▸ **Short exercise**: Swap "screenshot" for "frame" in the material from the line with "coordinates (407, 409)." up to and including the line with "At what (x,y)". Give back only those lines, with nothing else changed.

▸ **Task input**:
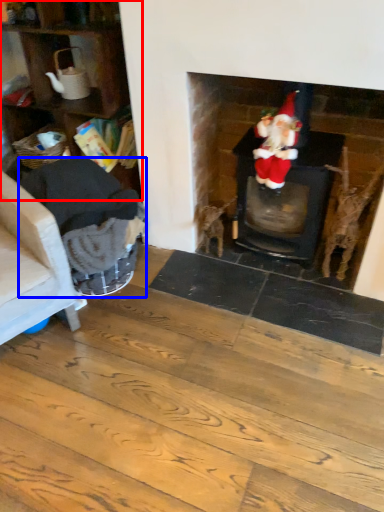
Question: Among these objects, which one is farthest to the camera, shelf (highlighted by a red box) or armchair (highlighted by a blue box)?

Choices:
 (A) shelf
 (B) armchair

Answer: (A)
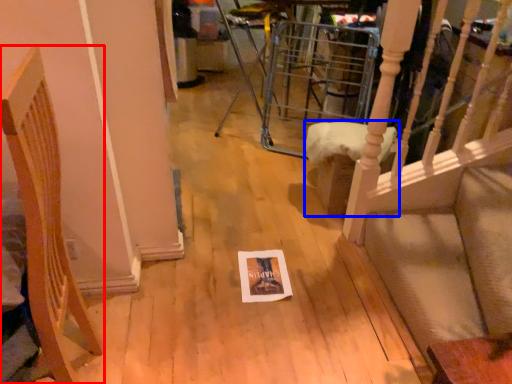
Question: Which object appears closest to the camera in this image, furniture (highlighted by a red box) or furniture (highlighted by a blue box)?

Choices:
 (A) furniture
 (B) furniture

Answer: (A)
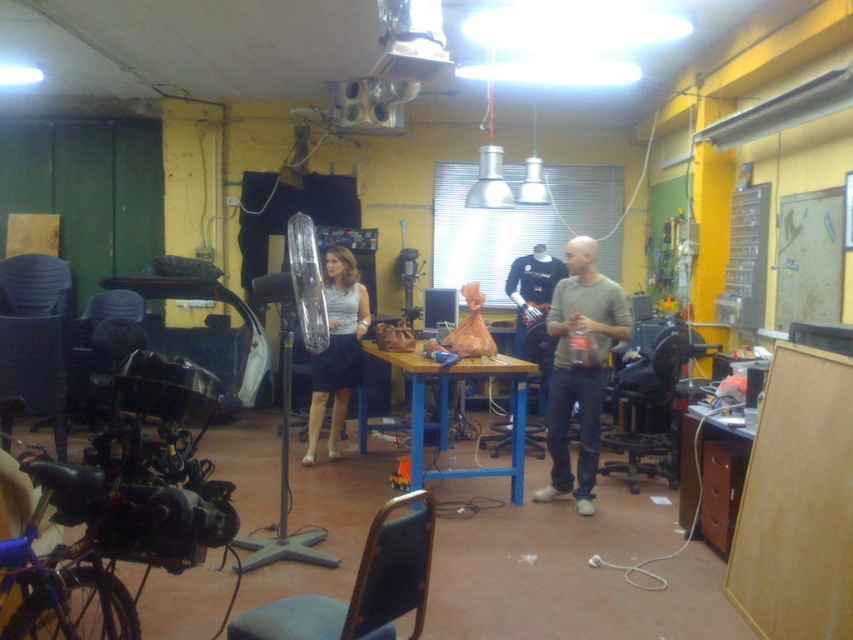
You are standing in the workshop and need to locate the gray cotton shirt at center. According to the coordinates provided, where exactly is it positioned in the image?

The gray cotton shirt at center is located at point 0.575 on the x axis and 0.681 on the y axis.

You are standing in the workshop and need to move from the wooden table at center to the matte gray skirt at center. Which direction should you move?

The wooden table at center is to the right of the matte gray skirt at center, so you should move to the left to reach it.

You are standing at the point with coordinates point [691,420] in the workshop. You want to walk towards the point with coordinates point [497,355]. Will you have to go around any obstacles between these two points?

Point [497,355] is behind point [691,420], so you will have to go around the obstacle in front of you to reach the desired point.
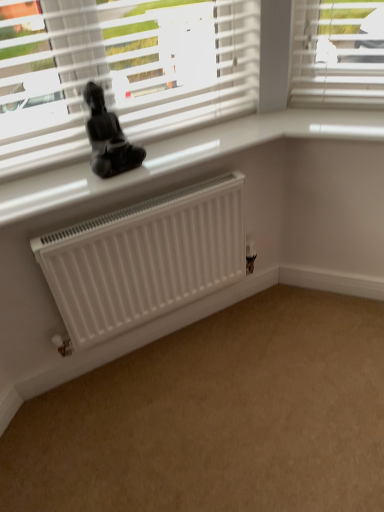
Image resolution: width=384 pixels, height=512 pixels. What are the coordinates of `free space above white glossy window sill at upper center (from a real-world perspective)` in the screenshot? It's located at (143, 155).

--

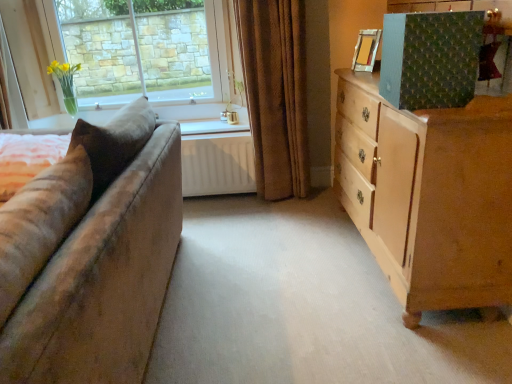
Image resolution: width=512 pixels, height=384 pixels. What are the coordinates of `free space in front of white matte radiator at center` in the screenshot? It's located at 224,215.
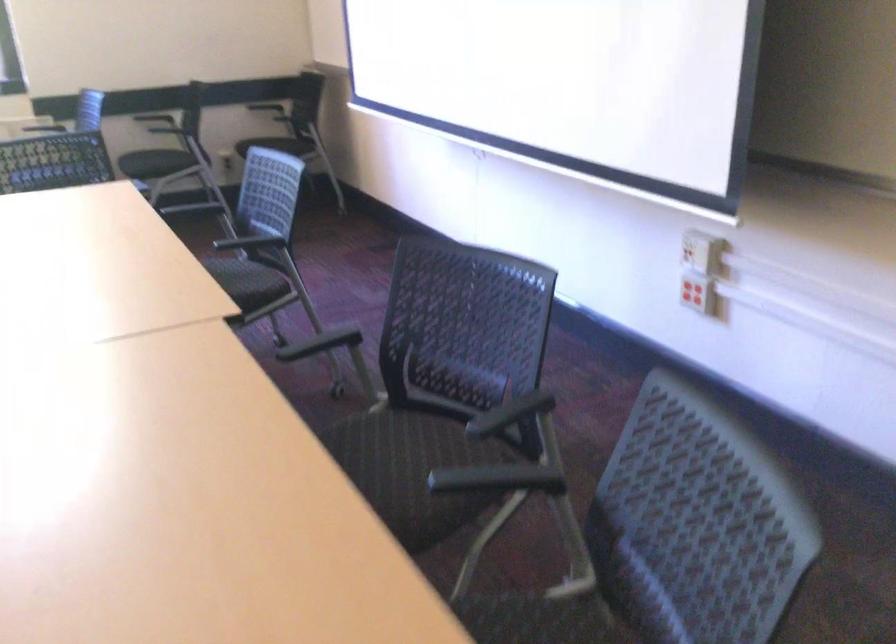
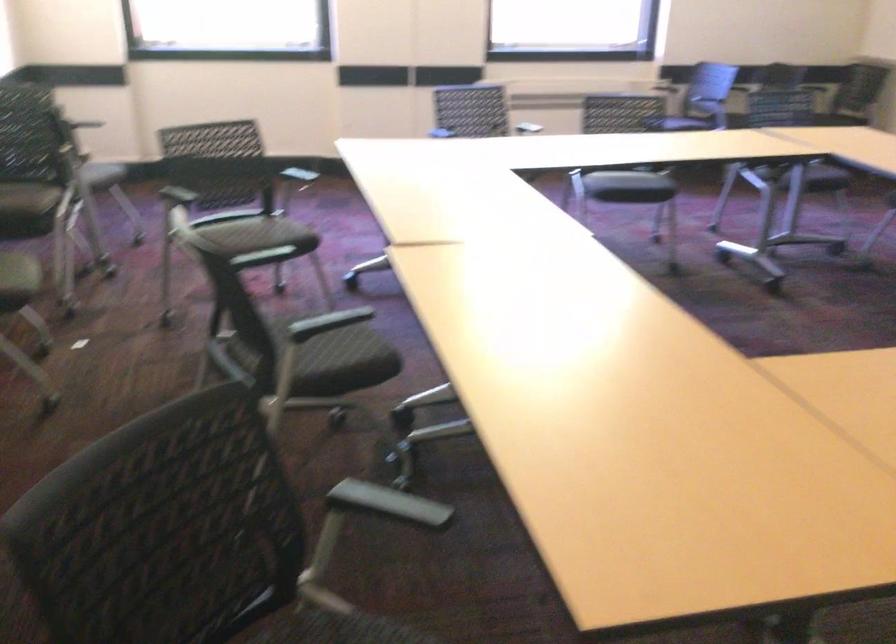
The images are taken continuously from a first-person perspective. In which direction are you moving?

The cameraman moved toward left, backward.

==

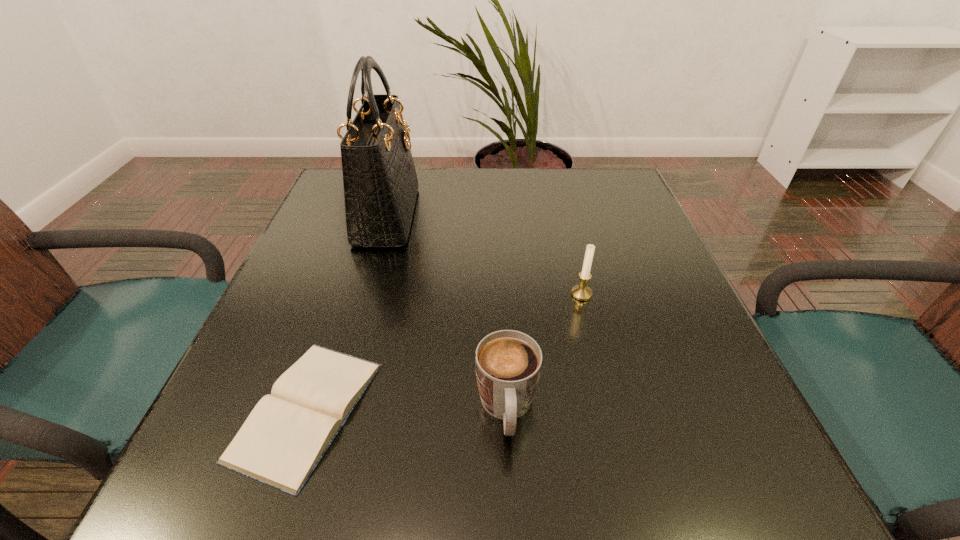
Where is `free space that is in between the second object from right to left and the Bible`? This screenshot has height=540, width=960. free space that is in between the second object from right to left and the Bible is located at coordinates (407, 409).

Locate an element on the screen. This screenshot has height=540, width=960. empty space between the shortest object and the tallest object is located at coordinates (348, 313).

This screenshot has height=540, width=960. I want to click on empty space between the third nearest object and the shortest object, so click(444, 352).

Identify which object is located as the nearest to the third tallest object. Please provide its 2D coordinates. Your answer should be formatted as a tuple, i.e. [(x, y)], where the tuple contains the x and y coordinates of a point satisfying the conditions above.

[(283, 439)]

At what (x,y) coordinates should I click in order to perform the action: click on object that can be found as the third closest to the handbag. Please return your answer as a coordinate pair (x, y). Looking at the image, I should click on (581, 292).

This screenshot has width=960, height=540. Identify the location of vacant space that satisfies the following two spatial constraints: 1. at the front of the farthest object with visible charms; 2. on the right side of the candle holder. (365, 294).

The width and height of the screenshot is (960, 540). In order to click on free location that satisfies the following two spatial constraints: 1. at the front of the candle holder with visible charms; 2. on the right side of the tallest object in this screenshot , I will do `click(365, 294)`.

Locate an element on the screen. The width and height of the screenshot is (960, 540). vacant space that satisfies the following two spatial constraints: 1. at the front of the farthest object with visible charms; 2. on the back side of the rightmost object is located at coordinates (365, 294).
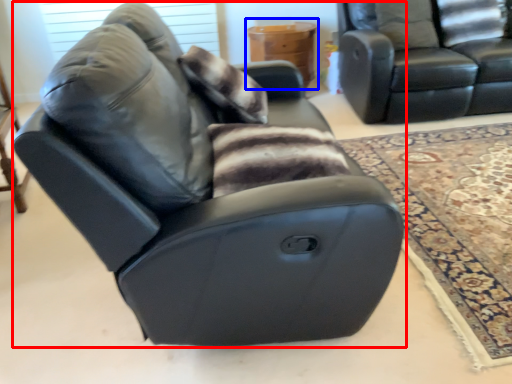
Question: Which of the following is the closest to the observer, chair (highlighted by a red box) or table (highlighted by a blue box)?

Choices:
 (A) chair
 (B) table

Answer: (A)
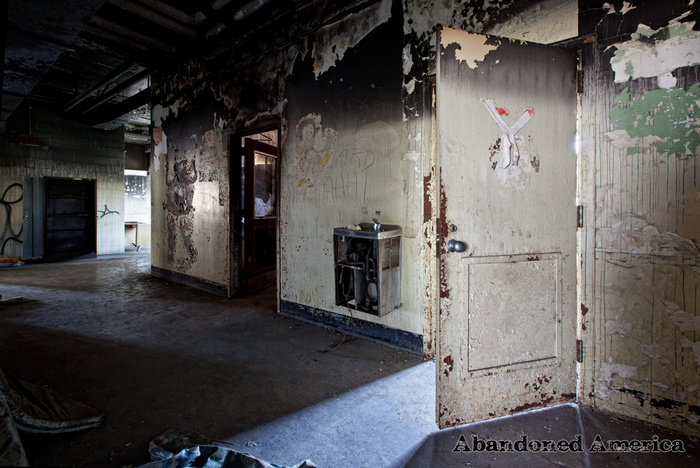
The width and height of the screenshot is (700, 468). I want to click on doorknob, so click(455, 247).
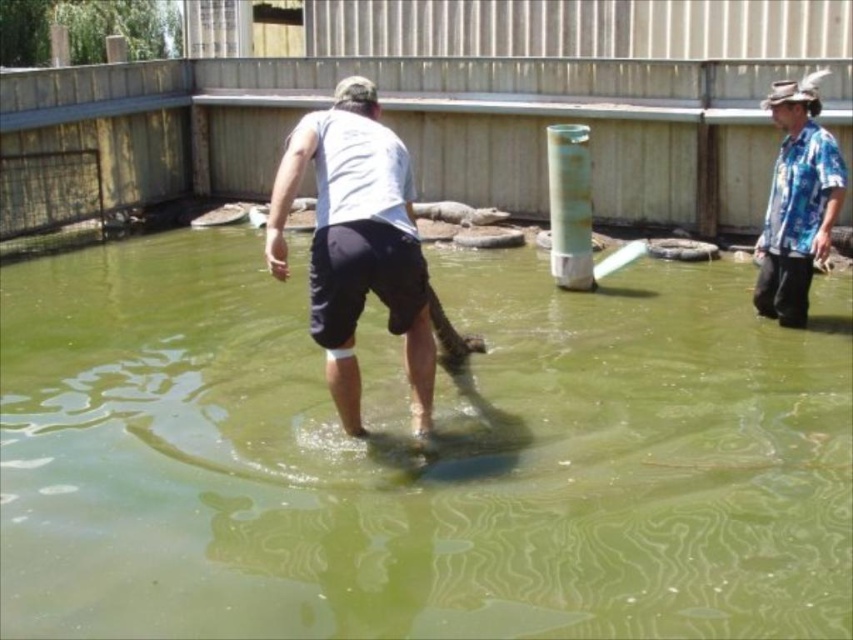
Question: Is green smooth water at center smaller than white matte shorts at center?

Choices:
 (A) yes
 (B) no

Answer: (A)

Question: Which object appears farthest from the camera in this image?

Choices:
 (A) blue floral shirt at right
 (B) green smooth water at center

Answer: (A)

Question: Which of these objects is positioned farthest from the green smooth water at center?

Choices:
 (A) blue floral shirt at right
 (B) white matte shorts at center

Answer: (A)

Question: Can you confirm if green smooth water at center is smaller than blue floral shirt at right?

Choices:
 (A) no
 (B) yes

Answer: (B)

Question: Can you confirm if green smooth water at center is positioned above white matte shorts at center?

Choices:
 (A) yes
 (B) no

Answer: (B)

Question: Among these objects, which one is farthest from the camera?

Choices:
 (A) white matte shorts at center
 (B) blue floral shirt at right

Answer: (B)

▸ **Output**:
Where is `free space that is in between the second object from right to left and the Bible`? This frame has height=540, width=960. free space that is in between the second object from right to left and the Bible is located at coordinates (407, 409).

Locate an element on the screen. This frame has height=540, width=960. empty space between the shortest object and the tallest object is located at coordinates (348, 313).

This frame has height=540, width=960. I want to click on empty space between the third nearest object and the shortest object, so click(444, 352).

Identify which object is located as the nearest to the third tallest object. Please provide its 2D coordinates. Your answer should be formatted as a tuple, i.e. [(x, y)], where the tuple contains the x and y coordinates of a point satisfying the conditions above.

[(283, 439)]

At what (x,y) coordinates should I click in order to perform the action: click on object that can be found as the third closest to the handbag. Please return your answer as a coordinate pair (x, y). Looking at the image, I should click on (581, 292).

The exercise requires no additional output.